Available records:
------------------------------------------------------------

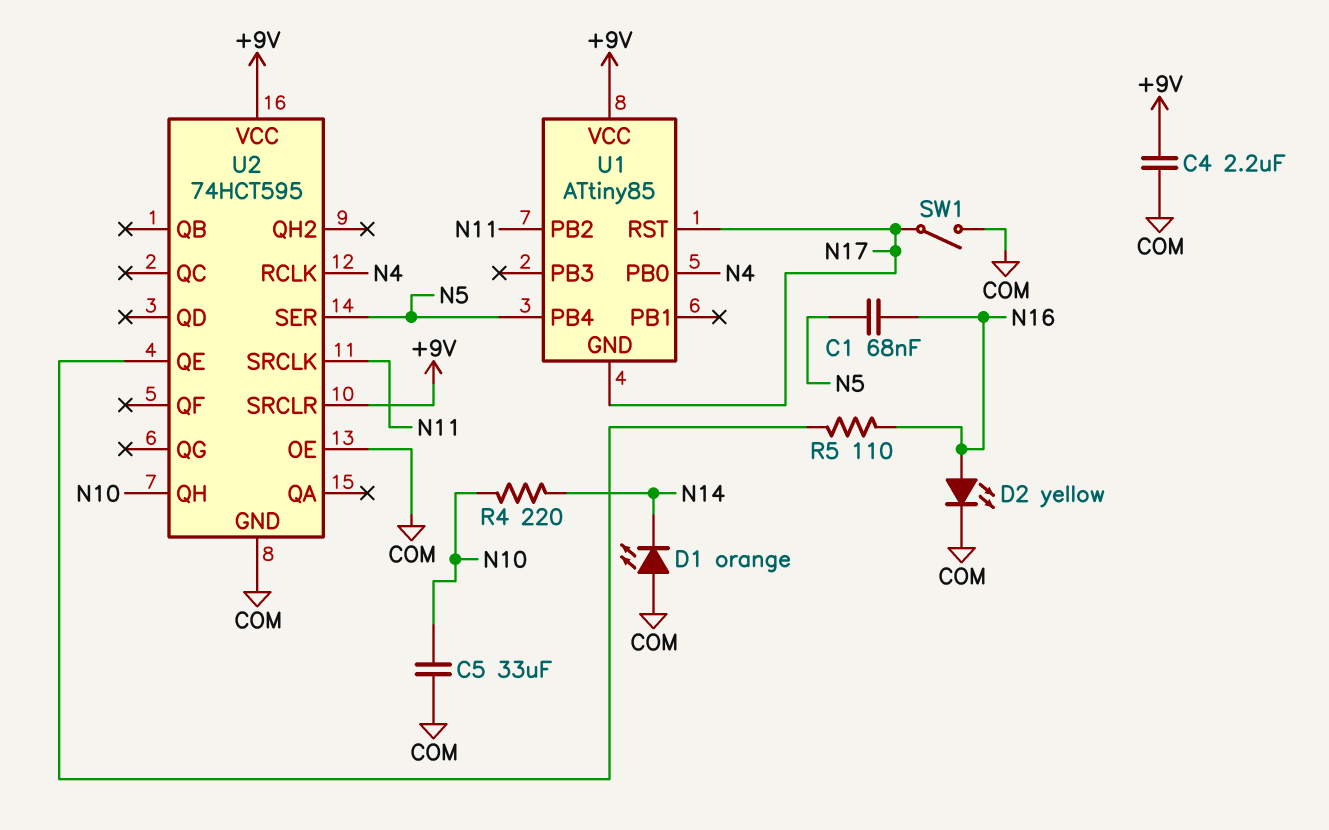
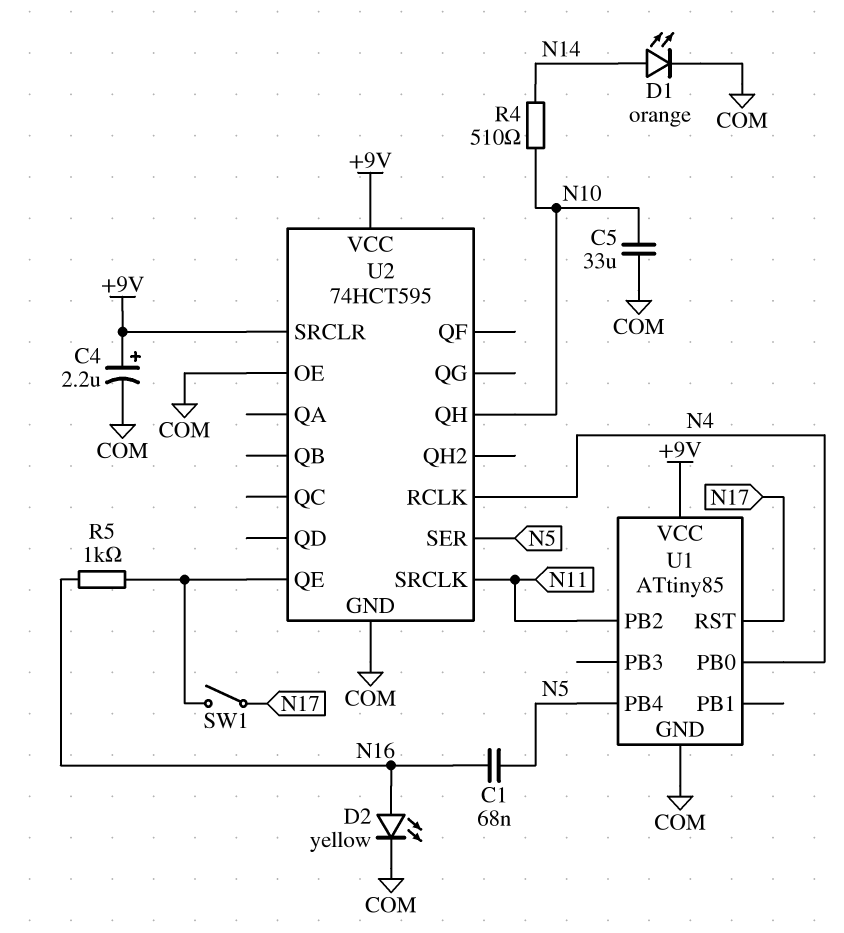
C4: 2.2uF (+9V, COM) -> 2.2uF (plus +9V, minus COM)
D1: LED orange (A COM, K N14) -> LED orange (A N14, K COM)
R4: 220 (N10, N14) -> 510 (N10, N14)
R5: 110 (N16, U2/QE) -> 1k (N16, U2/QE)
SW1: switch (COM, N17) -> switch (N17, U2/QE)
U1 pin GND: N17 -> COM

------------------------------------------------------------

What is expected:
Omitting all images, print the listing exactly.

Solution for this exercise:
C4: 2.2uF (+9V, COM) -> 2.2uF (plus +9V, minus COM)
D1: LED orange (A COM, K N14) -> LED orange (A N14, K COM)
R4: 220 (N10, N14) -> 510 (N10, N14)
R5: 110 (N16, U2/QE) -> 1k (N16, U2/QE)
SW1: switch (COM, N17) -> switch (N17, U2/QE)
U1 pin GND: N17 -> COM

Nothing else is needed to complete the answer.